TASK OBJECTIVE
Leaving out the pictures, copy each record below exactly.

EXTRACTED RECORDS
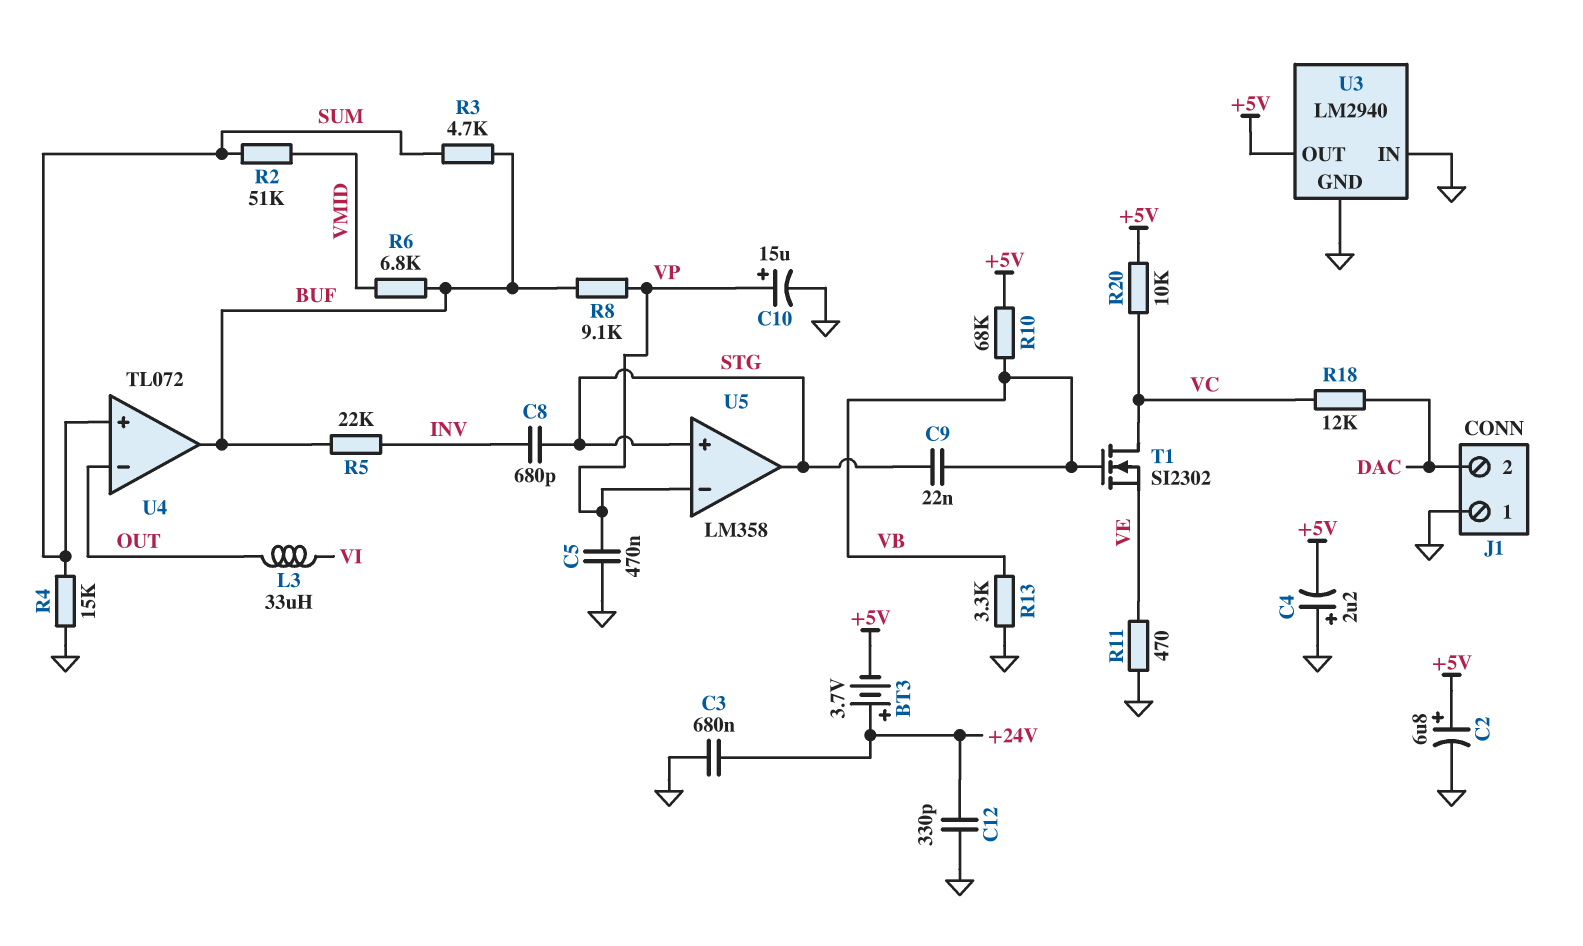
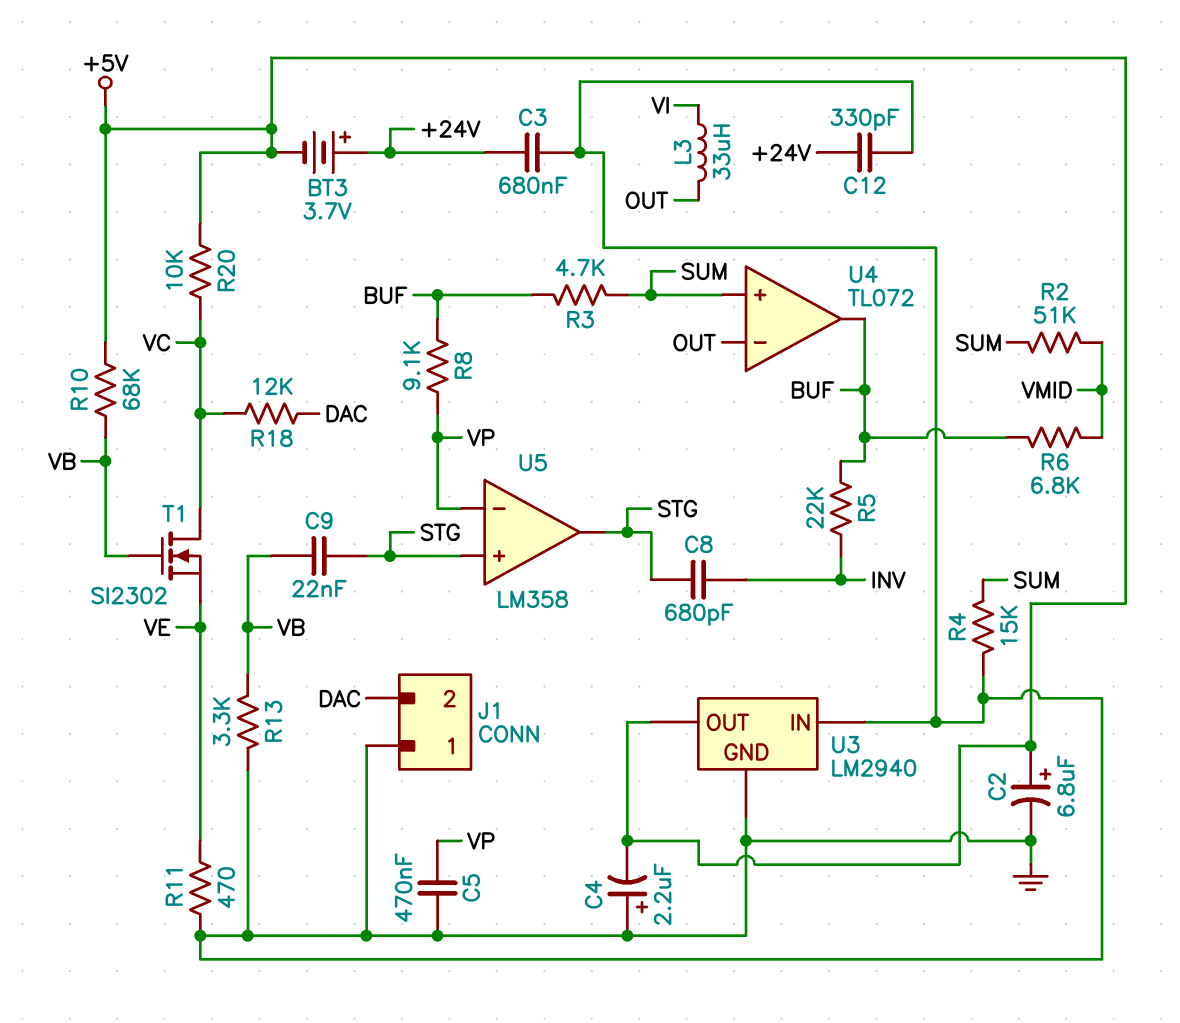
C10: 15uF (plus VP, minus GND) -> none

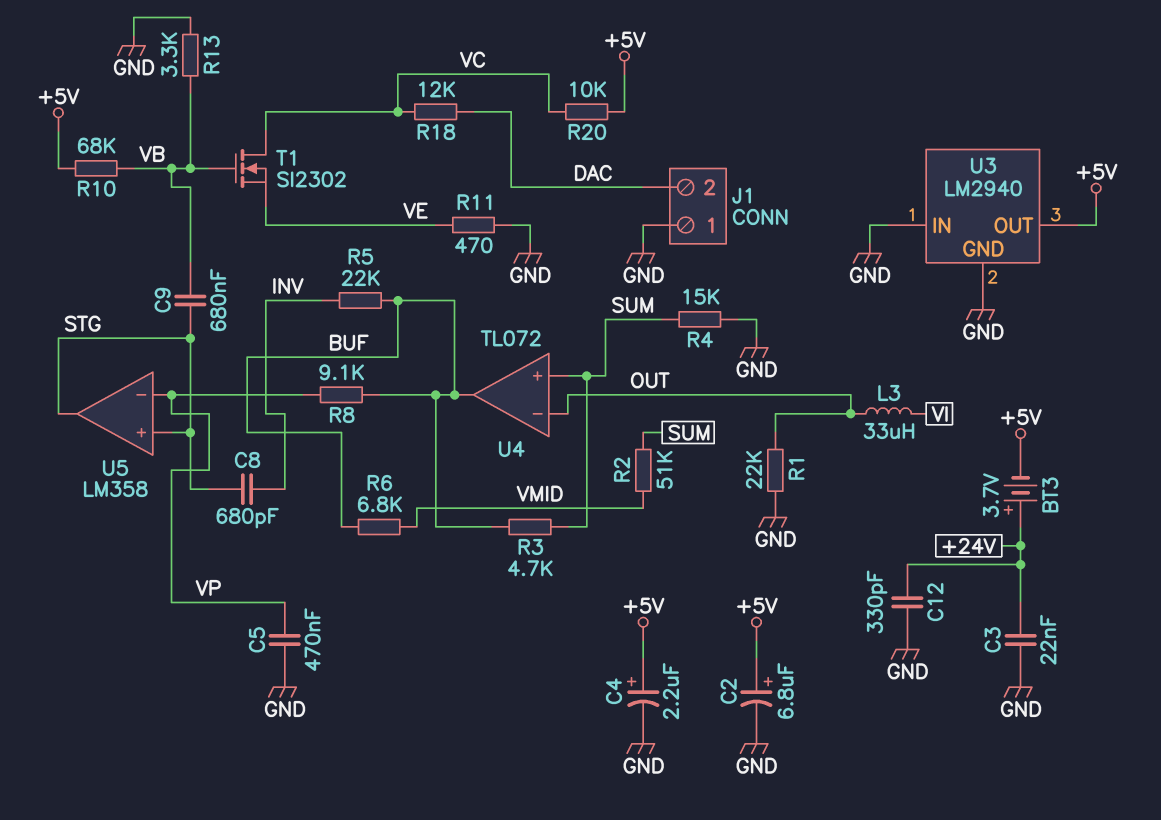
C3: 680nF (+24V, GND) -> 22nF (+24V, GND)
C4: 2.2uF (plus GND, minus +5V) -> 2.2uF (plus +5V, minus GND)
C9: 22nF (STG, VB) -> 680nF (STG, VB)
R1: none -> 22k (GND, OUT)

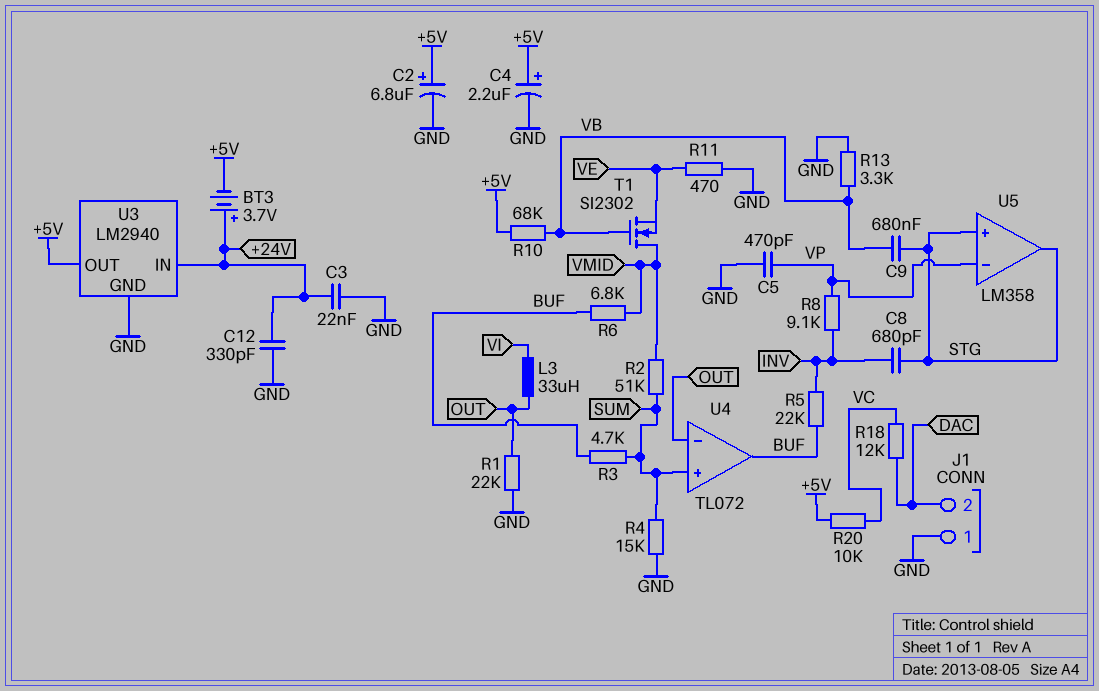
C5: 470nF (GND, VP) -> 470pF (GND, VP)
R8: 9.1k (BUF, VP) -> 9.1k (INV, VP)
T1: NMOS SI2302 (G VB, D VC, S VE) -> NMOS SI2302 (G VB, D VMID, S VE)
U3 pin IN: GND -> +24V

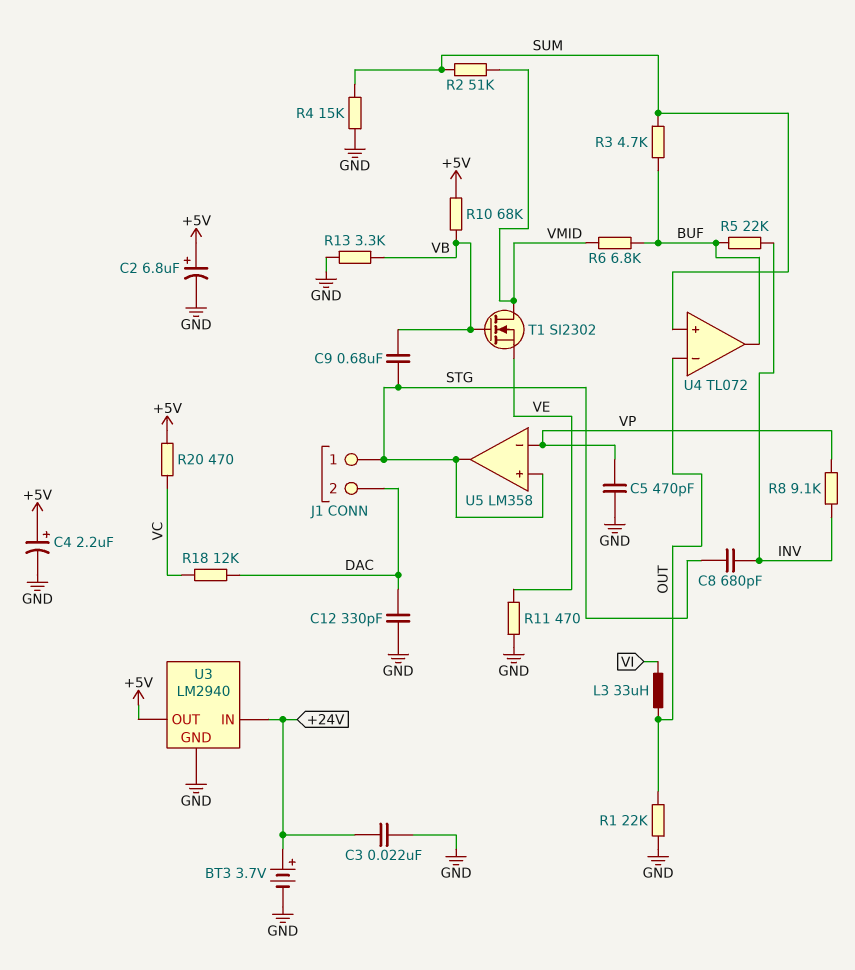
BT3: 3.7V (plus +24V, minus +5V) -> 3.7V (plus +24V, minus GND)
C12: 330pF (+24V, GND) -> 330pF (DAC, GND)
J1 pin 1: GND -> STG
R20: 10k (+5V, VC) -> 470 (+5V, VC)

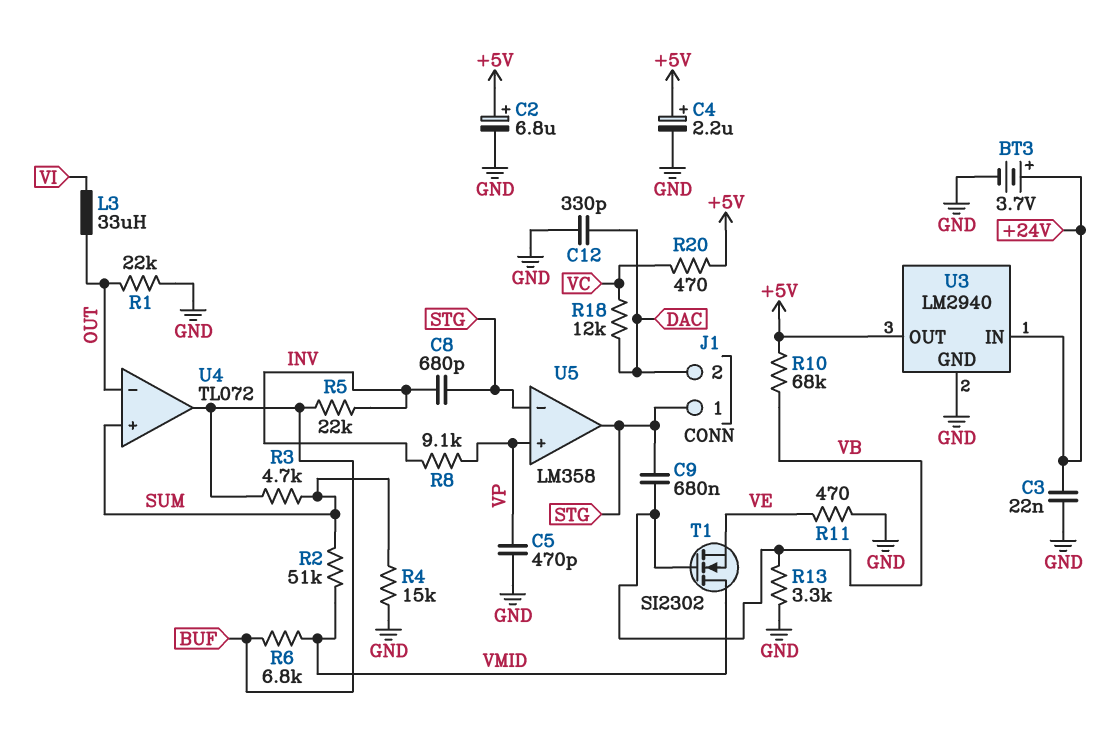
U5 pin in+: STG -> VP
U5 pin in-: VP -> STG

SOLUTION TO THIS TASK
C10: 15uF (plus VP, minus GND) -> none

C3: 680nF (+24V, GND) -> 22nF (+24V, GND)
C4: 2.2uF (plus GND, minus +5V) -> 2.2uF (plus +5V, minus GND)
C9: 22nF (STG, VB) -> 680nF (STG, VB)
R1: none -> 22k (GND, OUT)

C5: 470nF (GND, VP) -> 470pF (GND, VP)
R8: 9.1k (BUF, VP) -> 9.1k (INV, VP)
T1: NMOS SI2302 (G VB, D VC, S VE) -> NMOS SI2302 (G VB, D VMID, S VE)
U3 pin IN: GND -> +24V

BT3: 3.7V (plus +24V, minus +5V) -> 3.7V (plus +24V, minus GND)
C12: 330pF (+24V, GND) -> 330pF (DAC, GND)
J1 pin 1: GND -> STG
R20: 10k (+5V, VC) -> 470 (+5V, VC)

U5 pin in+: STG -> VP
U5 pin in-: VP -> STG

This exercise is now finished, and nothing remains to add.